Reproduce the records exactly through the line with "white slope G8:H9 level 2 top G".

══ DATASET RECORDS

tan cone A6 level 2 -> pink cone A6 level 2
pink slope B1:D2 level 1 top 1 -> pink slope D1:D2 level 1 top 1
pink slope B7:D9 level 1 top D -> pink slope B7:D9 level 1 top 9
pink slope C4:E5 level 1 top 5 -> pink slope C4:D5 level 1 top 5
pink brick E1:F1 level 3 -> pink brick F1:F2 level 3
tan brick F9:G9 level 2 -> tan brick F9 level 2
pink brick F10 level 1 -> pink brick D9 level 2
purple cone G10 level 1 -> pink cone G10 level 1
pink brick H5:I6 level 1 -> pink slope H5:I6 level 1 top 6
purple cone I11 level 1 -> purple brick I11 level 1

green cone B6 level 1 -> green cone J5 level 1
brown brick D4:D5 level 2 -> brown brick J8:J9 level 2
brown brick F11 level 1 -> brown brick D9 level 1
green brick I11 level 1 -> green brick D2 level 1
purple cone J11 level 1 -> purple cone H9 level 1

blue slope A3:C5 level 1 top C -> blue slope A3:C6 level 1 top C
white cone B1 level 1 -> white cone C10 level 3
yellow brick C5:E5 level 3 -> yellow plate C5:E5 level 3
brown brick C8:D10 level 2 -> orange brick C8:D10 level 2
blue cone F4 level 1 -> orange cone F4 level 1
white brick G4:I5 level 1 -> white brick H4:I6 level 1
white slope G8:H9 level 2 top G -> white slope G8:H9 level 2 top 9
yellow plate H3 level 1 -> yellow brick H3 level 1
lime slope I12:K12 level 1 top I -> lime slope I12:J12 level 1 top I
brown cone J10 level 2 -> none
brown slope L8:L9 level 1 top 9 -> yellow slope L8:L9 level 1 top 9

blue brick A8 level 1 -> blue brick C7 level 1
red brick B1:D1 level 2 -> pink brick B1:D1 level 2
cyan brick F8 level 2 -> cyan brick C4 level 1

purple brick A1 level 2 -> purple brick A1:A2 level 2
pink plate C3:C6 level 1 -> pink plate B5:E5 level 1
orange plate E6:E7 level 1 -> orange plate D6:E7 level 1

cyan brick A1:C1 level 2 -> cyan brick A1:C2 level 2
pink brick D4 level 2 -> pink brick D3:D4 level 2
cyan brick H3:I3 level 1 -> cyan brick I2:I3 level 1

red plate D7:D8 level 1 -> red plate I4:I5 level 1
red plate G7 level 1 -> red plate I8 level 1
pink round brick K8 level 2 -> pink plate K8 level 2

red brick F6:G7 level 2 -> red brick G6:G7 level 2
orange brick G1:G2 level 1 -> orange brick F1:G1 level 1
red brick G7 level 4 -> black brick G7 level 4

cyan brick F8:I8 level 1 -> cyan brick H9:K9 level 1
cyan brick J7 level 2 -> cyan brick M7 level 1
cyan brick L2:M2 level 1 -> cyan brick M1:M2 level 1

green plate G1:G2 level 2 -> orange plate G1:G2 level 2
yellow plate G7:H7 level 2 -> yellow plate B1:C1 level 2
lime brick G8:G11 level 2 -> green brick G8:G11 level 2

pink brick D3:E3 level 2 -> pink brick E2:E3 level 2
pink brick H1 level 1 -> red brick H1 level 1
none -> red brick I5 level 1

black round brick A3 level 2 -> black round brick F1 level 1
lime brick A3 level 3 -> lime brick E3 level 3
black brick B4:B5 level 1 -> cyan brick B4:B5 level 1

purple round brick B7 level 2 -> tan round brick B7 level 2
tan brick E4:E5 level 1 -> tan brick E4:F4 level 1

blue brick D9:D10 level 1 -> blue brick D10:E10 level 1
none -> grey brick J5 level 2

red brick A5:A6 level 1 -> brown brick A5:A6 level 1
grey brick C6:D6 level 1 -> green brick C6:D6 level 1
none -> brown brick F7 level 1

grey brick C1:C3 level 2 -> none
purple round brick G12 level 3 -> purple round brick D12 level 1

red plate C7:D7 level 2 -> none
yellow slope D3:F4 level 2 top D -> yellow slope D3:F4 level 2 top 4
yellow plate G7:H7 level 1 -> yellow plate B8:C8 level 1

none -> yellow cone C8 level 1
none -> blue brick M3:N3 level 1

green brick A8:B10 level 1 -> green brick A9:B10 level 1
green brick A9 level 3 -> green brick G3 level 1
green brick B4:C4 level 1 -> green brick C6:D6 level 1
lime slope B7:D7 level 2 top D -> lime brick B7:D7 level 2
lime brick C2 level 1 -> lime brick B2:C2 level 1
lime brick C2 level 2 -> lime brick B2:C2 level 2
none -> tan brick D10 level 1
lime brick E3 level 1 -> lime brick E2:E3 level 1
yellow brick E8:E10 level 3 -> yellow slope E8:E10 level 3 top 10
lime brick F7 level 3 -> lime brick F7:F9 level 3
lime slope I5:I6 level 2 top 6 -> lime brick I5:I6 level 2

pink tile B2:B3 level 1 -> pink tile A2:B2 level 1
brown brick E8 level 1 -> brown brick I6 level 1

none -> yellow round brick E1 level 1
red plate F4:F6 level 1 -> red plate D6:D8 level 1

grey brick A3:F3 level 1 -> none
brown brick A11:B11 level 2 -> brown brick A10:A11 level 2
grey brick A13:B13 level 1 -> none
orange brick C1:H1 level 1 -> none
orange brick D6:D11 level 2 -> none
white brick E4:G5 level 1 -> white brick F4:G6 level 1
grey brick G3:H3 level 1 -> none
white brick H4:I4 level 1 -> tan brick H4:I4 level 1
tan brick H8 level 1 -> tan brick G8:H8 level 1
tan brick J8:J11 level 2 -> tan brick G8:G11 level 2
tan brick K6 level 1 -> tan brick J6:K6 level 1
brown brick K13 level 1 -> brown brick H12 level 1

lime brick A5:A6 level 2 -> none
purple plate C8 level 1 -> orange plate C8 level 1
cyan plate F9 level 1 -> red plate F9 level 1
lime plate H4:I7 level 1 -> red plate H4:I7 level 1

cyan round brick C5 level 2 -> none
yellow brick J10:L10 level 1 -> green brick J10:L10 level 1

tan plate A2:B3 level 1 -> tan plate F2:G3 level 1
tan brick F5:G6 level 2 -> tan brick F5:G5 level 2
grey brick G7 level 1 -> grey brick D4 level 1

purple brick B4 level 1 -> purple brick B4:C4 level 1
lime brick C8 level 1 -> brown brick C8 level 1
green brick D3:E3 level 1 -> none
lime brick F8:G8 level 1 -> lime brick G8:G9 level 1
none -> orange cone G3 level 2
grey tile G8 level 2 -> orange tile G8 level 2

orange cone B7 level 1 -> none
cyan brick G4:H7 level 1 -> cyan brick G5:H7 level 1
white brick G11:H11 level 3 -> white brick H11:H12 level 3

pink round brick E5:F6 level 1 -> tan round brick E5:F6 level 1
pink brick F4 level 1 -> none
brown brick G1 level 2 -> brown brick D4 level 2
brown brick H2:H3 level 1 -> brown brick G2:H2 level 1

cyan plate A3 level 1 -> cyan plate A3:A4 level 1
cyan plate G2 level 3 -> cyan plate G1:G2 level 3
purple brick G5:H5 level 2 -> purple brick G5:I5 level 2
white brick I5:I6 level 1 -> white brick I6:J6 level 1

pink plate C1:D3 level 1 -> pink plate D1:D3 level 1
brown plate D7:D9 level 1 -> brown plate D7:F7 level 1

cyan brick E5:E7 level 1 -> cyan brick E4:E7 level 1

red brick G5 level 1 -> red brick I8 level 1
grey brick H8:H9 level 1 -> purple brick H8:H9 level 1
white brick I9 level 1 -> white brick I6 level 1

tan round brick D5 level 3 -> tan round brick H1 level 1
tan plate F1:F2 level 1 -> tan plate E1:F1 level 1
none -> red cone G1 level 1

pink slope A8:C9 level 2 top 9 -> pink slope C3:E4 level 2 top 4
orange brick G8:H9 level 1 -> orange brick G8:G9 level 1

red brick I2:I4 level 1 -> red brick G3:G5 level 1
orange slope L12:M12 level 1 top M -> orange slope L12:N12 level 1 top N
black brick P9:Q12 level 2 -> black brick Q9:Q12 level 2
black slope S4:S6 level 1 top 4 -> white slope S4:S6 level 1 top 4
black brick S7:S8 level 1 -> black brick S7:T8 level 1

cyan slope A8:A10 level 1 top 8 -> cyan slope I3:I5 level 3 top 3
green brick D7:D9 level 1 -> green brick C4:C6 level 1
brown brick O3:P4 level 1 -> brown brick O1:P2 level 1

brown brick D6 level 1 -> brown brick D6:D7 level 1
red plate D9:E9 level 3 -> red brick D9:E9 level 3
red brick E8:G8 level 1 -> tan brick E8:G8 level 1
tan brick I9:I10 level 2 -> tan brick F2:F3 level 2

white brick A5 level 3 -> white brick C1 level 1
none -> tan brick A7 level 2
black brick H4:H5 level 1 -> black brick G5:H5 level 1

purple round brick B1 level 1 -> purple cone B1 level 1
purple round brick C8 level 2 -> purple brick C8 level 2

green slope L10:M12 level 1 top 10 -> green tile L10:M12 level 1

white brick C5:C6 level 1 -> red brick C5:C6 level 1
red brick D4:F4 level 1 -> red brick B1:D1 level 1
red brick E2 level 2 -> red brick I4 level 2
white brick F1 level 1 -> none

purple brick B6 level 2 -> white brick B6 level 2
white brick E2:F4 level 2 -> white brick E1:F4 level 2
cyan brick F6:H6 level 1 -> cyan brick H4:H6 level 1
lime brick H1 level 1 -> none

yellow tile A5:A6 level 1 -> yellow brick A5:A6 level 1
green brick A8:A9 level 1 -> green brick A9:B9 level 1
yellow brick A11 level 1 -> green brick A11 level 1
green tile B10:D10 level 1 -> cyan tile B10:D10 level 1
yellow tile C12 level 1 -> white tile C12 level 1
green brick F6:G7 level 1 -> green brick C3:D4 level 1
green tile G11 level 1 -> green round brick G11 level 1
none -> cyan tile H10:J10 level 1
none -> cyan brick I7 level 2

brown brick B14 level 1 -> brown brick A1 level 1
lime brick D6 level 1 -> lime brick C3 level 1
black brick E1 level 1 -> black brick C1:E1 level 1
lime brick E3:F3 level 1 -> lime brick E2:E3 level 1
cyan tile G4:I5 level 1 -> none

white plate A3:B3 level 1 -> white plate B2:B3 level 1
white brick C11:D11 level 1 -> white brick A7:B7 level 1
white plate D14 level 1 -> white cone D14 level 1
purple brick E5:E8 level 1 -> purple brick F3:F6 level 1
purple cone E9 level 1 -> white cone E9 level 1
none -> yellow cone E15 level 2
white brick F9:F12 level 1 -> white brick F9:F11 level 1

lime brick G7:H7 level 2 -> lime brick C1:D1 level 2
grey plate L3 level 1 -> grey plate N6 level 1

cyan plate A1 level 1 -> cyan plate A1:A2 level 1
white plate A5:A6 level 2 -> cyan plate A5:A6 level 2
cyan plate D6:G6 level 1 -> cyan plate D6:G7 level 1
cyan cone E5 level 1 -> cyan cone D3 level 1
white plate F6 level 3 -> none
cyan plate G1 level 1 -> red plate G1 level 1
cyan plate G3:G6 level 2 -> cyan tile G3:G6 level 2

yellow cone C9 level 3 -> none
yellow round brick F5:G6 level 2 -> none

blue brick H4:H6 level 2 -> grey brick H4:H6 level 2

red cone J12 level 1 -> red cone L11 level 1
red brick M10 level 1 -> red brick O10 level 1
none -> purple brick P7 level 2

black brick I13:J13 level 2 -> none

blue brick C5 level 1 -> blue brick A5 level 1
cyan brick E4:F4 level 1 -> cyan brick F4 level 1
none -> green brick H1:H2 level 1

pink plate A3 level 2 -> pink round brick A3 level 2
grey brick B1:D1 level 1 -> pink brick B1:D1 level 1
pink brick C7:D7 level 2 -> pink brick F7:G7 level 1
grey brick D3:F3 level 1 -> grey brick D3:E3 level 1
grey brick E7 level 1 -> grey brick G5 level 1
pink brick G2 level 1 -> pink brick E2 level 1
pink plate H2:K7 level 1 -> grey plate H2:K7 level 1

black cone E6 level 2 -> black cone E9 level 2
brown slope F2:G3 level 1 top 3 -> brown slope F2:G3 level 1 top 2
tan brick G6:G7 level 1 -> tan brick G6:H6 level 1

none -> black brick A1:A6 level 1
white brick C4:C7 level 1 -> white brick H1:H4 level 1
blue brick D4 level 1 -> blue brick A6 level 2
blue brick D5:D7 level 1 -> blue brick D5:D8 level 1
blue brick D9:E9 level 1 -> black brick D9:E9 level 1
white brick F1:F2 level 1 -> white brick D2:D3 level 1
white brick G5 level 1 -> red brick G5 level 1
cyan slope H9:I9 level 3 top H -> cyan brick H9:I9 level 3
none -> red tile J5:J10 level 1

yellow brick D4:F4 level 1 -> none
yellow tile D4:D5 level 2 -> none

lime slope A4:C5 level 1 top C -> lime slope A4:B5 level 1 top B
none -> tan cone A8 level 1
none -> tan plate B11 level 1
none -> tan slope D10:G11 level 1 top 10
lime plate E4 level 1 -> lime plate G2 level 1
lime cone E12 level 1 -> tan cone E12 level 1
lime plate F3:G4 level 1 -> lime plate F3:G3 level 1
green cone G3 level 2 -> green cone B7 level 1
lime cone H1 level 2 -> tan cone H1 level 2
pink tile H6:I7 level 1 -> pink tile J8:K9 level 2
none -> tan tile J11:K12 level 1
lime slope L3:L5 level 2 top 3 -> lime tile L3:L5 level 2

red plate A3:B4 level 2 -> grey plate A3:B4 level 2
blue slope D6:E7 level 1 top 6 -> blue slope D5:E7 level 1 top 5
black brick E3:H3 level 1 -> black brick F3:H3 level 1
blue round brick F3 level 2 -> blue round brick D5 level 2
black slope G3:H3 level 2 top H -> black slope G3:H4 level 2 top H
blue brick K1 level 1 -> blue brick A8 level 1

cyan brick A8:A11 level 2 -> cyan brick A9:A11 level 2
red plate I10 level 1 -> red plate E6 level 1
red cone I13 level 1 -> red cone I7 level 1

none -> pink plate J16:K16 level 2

════

### EXPECTED ANSWER
tan cone A6 level 2 -> pink cone A6 level 2
pink slope B1:D2 level 1 top 1 -> pink slope D1:D2 level 1 top 1
pink slope B7:D9 level 1 top D -> pink slope B7:D9 level 1 top 9
pink slope C4:E5 level 1 top 5 -> pink slope C4:D5 level 1 top 5
pink brick E1:F1 level 3 -> pink brick F1:F2 level 3
tan brick F9:G9 level 2 -> tan brick F9 level 2
pink brick F10 level 1 -> pink brick D9 level 2
purple cone G10 level 1 -> pink cone G10 level 1
pink brick H5:I6 level 1 -> pink slope H5:I6 level 1 top 6
purple cone I11 level 1 -> purple brick I11 level 1

green cone B6 level 1 -> green cone J5 level 1
brown brick D4:D5 level 2 -> brown brick J8:J9 level 2
brown brick F11 level 1 -> brown brick D9 level 1
green brick I11 level 1 -> green brick D2 level 1
purple cone J11 level 1 -> purple cone H9 level 1

blue slope A3:C5 level 1 top C -> blue slope A3:C6 level 1 top C
white cone B1 level 1 -> white cone C10 level 3
yellow brick C5:E5 level 3 -> yellow plate C5:E5 level 3
brown brick C8:D10 level 2 -> orange brick C8:D10 level 2
blue cone F4 level 1 -> orange cone F4 level 1
white brick G4:I5 level 1 -> white brick H4:I6 level 1
white slope G8:H9 level 2 top G -> white slope G8:H9 level 2 top 9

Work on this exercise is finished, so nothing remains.